■ Task directions: Repeat the entries below exactly, pictures excluded.

■ Material supplied:

----------------

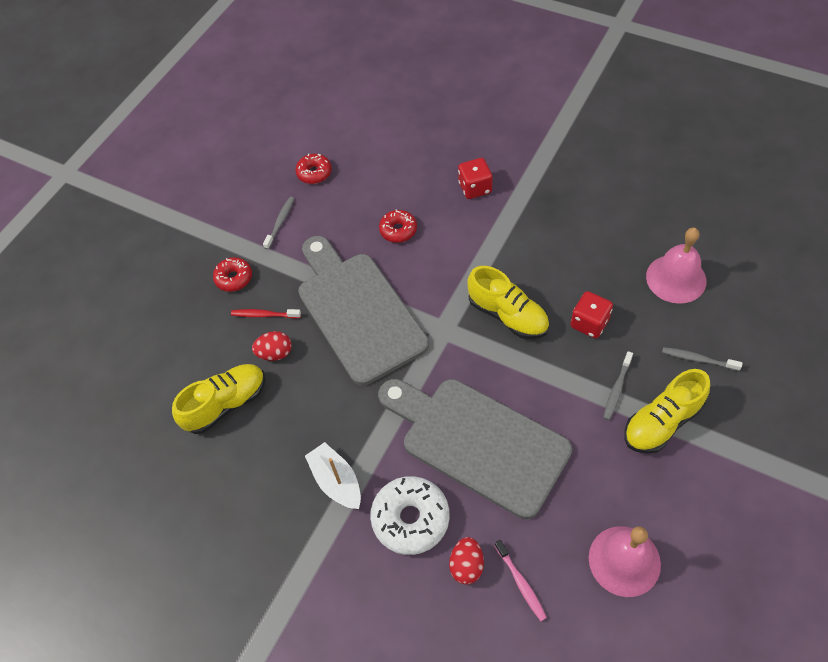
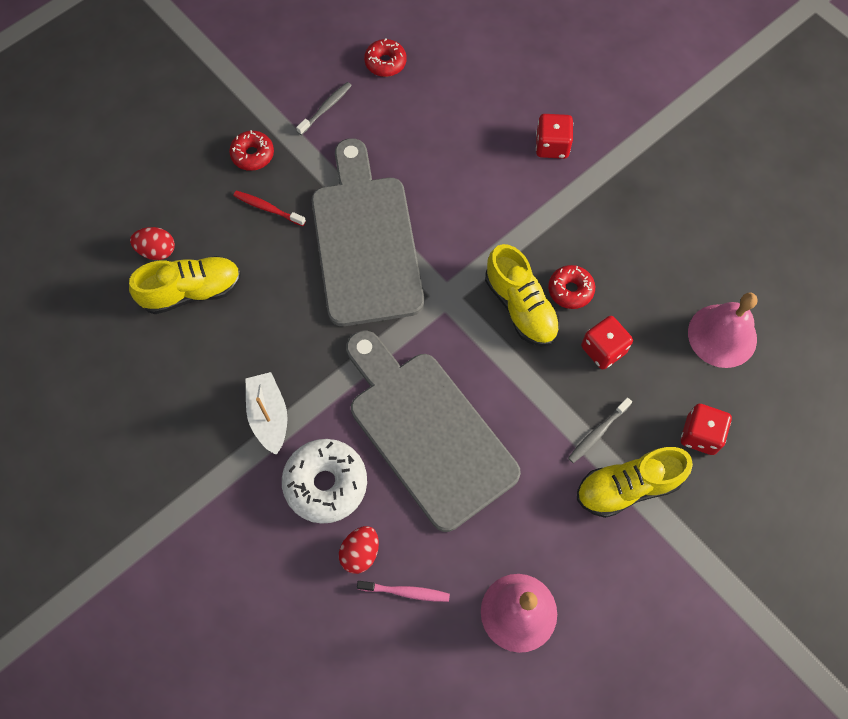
camera: 15 degrees right, 10 degrees up
red egg [252,331,292,361] -> red egg moved to [130,227,175,260]
red donut [379,209,417,243] -> red donut moved to [548,265,595,309]
pink toothbrush [494,540,547,621] -> pink toothbrush turned 75 degrees counterclockwise [357,581,450,602]
grey toothbrush [662,347,743,371] -> red dice [681,404,732,455]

----------------

■ Output below:
camera: 15 degrees right, 10 degrees up
red egg [252,331,292,361] -> red egg moved to [130,227,175,260]
red donut [379,209,417,243] -> red donut moved to [548,265,595,309]
pink toothbrush [494,540,547,621] -> pink toothbrush turned 75 degrees counterclockwise [357,581,450,602]
grey toothbrush [662,347,743,371] -> red dice [681,404,732,455]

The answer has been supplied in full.